* _Records for the task_
----

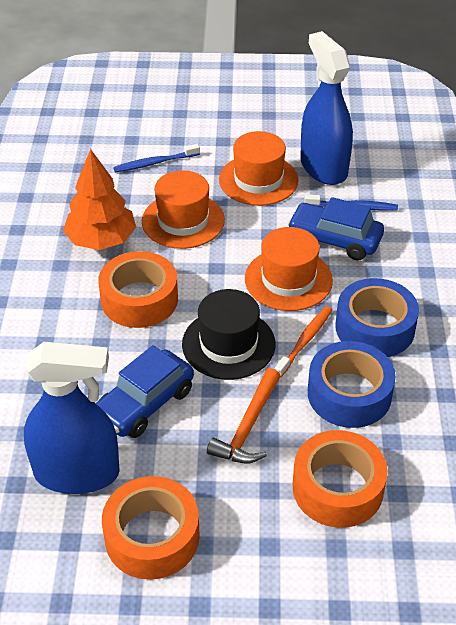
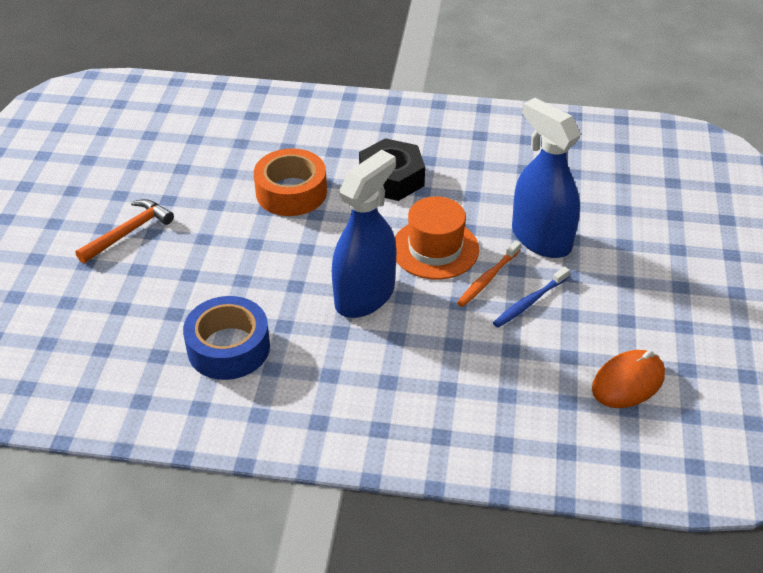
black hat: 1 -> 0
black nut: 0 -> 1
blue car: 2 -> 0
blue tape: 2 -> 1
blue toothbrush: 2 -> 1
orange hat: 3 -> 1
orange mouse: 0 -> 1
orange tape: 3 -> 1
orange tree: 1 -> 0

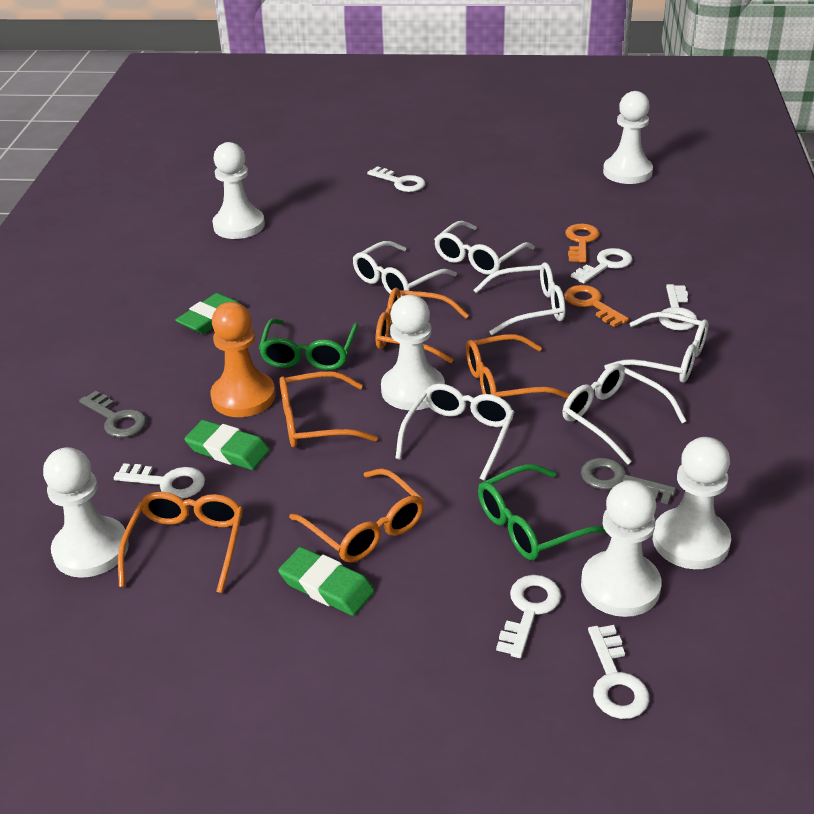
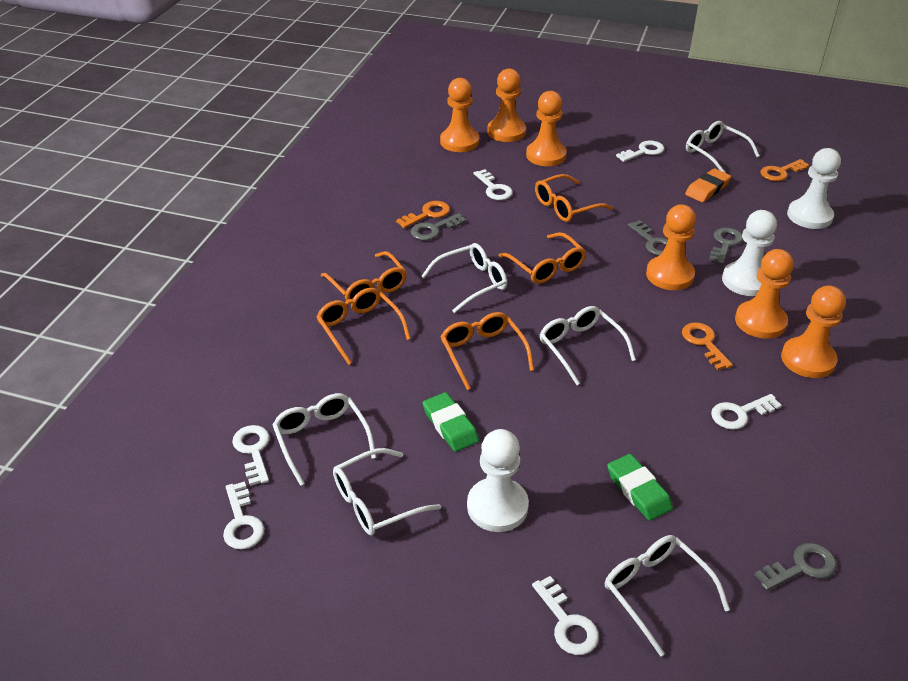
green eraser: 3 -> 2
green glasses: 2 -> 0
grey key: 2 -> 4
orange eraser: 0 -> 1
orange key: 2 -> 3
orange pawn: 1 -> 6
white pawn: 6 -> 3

----

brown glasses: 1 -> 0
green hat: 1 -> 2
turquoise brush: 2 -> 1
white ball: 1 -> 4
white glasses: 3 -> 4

----

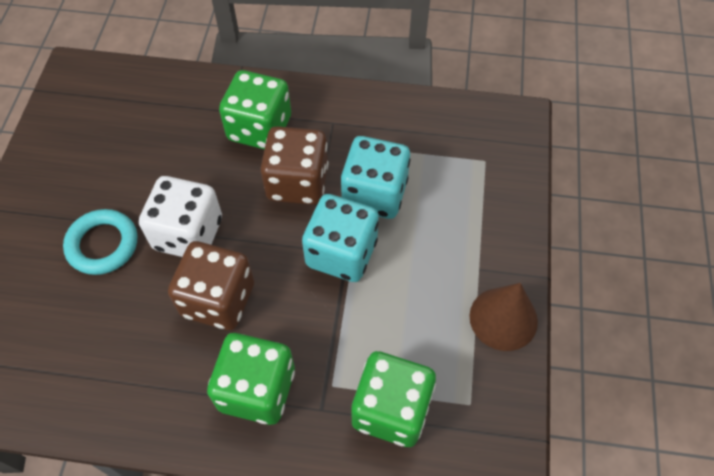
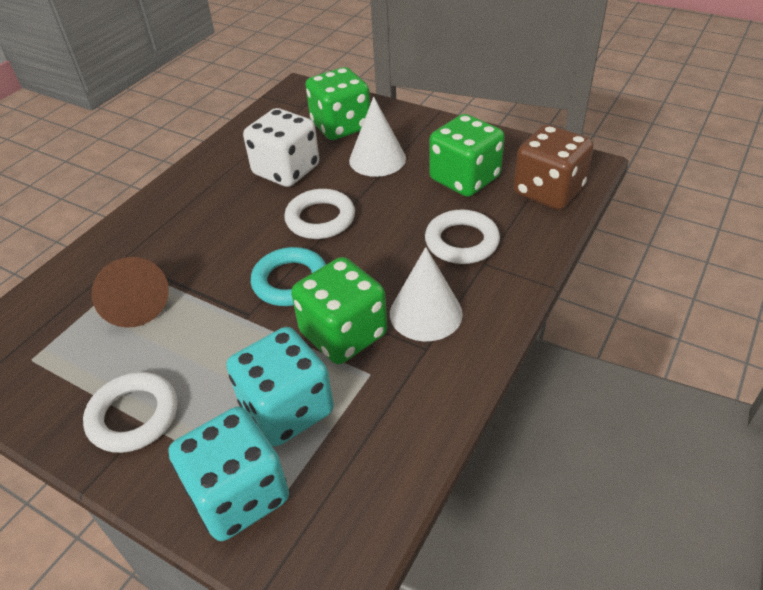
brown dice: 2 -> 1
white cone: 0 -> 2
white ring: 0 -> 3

----

* _Description of the task_
Search the listing above for the word "orange", and copy every line that has it.

* _Exercise answer_
orange hat: 3 -> 1
orange mouse: 0 -> 1
orange tape: 3 -> 1
orange tree: 1 -> 0
orange eraser: 0 -> 1
orange key: 2 -> 3
orange pawn: 1 -> 6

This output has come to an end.